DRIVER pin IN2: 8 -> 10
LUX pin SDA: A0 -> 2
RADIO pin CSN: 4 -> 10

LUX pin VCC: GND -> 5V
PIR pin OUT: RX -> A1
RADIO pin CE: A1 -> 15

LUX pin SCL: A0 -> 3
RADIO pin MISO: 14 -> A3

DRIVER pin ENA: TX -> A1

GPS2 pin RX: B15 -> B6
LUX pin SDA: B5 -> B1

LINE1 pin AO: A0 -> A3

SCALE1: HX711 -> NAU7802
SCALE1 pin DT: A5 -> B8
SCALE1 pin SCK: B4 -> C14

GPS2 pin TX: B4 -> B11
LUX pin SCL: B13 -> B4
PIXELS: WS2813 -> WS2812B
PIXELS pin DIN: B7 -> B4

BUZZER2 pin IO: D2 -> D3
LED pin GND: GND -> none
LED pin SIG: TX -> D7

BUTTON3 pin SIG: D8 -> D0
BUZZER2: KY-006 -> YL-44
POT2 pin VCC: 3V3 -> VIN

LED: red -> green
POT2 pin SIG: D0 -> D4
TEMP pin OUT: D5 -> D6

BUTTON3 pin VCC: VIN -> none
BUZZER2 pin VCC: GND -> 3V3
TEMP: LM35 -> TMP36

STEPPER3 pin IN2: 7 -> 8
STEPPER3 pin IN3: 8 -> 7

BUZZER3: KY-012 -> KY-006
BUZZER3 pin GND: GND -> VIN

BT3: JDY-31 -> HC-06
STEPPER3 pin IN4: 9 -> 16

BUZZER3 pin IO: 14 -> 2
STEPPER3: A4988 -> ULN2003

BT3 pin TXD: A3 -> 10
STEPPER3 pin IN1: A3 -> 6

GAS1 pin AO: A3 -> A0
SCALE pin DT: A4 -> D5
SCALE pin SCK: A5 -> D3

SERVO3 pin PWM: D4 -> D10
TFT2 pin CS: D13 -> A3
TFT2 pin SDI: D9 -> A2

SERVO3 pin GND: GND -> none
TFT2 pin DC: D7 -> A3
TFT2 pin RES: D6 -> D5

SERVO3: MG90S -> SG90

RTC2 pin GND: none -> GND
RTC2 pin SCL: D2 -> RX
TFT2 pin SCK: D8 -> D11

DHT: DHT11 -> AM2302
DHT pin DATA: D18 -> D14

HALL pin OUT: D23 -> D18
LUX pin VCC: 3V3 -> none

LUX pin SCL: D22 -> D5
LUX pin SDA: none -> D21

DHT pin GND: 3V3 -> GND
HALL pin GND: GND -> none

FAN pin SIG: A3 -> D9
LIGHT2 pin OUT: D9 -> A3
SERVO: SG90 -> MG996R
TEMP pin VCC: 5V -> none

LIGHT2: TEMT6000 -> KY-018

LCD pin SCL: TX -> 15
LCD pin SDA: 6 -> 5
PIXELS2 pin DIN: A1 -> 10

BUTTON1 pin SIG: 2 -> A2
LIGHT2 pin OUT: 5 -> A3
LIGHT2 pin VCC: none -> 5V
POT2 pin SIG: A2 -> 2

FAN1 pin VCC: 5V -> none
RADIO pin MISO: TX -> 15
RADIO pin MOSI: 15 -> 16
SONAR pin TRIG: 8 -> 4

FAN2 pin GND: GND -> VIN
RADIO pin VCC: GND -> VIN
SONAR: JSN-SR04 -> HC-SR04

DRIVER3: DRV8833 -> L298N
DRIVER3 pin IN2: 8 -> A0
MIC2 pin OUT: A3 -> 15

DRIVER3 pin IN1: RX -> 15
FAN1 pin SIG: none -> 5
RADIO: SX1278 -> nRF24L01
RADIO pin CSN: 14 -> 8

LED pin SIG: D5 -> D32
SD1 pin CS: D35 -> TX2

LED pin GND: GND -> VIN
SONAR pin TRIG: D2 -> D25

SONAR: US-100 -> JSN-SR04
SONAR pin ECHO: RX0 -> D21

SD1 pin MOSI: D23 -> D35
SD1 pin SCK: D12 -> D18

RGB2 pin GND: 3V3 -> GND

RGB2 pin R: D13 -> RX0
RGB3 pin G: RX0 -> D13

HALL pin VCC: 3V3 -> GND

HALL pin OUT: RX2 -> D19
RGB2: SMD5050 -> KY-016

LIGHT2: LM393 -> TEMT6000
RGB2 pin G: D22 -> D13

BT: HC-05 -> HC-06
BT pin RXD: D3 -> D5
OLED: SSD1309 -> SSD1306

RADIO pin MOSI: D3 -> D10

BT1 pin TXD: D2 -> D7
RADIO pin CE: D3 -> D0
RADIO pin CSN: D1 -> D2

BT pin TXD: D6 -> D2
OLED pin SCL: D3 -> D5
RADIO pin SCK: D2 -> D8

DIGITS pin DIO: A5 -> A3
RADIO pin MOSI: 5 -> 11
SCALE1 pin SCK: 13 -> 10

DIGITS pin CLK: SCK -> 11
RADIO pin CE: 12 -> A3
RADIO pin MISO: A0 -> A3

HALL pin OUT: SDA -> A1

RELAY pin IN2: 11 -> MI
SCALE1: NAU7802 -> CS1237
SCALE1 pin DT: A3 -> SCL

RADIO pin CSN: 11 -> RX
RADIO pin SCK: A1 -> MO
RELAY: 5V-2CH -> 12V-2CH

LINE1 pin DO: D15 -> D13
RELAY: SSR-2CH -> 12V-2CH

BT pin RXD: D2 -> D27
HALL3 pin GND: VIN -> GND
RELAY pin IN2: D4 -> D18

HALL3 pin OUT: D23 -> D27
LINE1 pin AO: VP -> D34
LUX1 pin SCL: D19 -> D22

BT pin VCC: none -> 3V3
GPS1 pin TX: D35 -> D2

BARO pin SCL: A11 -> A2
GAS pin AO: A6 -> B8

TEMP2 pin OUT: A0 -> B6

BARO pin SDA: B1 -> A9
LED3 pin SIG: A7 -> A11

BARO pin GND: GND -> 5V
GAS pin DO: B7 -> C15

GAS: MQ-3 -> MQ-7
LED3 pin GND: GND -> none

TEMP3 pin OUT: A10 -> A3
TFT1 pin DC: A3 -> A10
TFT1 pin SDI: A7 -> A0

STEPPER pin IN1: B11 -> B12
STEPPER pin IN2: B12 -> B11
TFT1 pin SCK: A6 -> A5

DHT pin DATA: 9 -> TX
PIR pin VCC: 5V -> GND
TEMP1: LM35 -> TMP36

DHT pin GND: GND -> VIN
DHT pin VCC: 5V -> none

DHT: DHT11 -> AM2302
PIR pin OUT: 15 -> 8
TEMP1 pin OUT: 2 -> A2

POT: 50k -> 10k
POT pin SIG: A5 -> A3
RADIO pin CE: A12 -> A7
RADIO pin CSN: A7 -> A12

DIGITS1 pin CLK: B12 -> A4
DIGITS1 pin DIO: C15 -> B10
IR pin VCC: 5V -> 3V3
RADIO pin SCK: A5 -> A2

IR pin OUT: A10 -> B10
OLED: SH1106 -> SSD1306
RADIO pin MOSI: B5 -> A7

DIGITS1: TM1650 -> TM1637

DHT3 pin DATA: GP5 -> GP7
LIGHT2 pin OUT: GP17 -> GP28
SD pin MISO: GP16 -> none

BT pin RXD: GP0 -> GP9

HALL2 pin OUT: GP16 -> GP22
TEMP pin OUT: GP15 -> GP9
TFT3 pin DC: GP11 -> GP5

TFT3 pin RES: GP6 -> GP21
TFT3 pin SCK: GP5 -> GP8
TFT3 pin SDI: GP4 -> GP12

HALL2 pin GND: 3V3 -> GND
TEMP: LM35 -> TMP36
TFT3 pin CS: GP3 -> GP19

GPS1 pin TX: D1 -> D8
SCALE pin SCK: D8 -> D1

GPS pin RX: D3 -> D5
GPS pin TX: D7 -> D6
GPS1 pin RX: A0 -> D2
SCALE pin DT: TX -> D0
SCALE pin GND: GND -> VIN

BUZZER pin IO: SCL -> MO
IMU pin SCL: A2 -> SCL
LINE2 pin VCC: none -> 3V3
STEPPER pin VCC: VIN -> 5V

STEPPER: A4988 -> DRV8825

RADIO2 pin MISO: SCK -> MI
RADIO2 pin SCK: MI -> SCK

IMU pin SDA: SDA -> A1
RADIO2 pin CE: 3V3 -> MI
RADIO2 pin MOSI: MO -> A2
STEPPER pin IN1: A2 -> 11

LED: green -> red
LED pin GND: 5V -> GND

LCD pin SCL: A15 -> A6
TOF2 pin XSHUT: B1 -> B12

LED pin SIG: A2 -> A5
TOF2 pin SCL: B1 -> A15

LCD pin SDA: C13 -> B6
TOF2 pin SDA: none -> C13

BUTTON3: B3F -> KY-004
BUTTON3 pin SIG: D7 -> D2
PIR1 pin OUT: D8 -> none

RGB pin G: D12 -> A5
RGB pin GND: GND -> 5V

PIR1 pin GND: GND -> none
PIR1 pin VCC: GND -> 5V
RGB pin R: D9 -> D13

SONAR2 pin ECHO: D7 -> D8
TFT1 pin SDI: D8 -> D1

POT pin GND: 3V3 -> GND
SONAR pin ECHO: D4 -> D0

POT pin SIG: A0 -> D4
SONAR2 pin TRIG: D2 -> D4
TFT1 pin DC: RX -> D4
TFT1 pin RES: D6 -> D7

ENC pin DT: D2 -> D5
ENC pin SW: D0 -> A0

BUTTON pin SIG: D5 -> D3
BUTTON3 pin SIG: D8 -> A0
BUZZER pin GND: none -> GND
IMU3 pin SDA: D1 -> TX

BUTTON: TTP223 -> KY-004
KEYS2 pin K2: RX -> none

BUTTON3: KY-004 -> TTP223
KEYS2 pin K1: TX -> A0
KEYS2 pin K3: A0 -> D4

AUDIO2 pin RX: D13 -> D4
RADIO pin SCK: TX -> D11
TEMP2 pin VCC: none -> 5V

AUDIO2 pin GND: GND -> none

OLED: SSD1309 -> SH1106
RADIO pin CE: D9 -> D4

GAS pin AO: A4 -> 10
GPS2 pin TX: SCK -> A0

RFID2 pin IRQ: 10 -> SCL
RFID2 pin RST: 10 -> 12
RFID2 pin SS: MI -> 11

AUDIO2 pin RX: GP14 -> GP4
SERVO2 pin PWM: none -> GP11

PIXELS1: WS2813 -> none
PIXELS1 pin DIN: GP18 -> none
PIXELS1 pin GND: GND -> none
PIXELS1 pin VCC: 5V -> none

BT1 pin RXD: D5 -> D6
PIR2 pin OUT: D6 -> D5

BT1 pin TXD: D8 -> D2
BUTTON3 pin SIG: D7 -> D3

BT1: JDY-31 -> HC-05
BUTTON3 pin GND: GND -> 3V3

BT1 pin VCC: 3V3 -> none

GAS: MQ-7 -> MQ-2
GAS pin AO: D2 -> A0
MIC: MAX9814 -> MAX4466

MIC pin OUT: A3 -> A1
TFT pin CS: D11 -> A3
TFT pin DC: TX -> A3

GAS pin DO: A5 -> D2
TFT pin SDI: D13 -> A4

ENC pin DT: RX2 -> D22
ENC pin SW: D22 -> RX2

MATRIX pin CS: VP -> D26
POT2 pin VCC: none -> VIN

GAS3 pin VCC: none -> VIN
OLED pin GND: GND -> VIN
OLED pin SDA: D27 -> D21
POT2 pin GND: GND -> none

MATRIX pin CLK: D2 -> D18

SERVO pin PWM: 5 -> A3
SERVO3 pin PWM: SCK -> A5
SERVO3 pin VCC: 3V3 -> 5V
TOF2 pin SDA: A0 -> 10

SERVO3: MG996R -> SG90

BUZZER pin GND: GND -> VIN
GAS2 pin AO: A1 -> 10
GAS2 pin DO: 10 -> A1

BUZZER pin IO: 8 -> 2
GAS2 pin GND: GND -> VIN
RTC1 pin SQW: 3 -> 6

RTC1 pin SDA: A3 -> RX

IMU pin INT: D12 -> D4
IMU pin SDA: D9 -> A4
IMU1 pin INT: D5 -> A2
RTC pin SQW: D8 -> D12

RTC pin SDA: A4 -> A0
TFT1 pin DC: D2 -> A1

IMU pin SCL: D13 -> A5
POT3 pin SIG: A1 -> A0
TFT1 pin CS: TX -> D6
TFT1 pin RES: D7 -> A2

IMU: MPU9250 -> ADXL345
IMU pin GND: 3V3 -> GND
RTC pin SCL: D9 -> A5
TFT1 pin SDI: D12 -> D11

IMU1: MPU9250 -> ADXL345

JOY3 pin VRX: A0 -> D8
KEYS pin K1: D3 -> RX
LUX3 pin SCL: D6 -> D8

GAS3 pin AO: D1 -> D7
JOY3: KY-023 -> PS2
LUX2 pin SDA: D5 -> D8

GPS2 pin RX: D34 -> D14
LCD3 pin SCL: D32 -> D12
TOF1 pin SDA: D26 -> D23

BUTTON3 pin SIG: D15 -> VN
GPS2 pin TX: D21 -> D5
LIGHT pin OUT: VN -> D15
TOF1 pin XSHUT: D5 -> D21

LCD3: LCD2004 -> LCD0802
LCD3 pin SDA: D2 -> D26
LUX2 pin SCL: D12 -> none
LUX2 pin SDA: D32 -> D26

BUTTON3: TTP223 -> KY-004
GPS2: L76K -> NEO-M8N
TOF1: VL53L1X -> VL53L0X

┄┄┄┄┄┄┄┄┄┄

> ASSIGNMENT: Look for the string "OLED" in the data above and return every line that has it.

> TASK RESULT:
OLED: SSD1309 -> SSD1306
OLED pin SCL: D3 -> D5
OLED: SH1106 -> SSD1306
OLED: SSD1309 -> SH1106
OLED pin GND: GND -> VIN
OLED pin SDA: D27 -> D21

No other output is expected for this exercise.